- [PROBLEM STATEMENT]
Please find the lines in the entries below that contain the word "from", and copy each one.

- [DATASET ENTRIES]
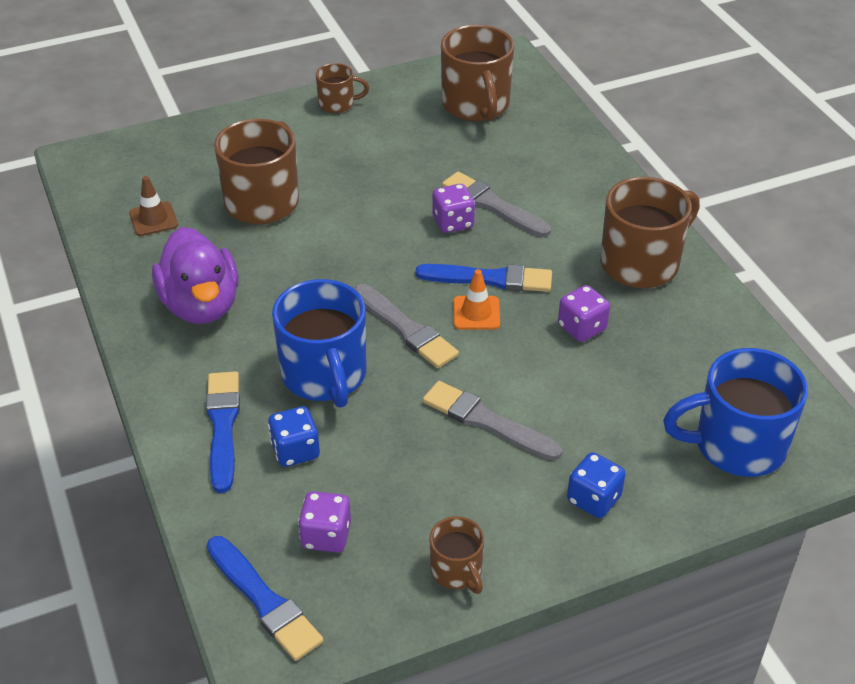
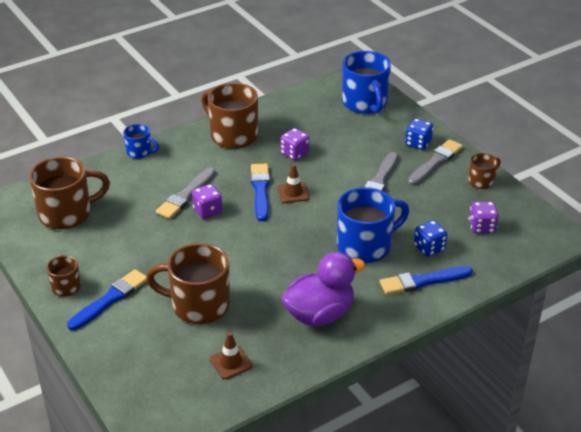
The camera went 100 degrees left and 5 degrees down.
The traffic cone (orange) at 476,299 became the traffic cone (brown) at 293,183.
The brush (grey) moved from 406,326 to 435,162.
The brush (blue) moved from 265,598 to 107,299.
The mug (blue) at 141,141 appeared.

- [RESPONSE TO THIS EXERCISE]
The brush (grey) moved from 406,326 to 435,162.
The brush (blue) moved from 265,598 to 107,299.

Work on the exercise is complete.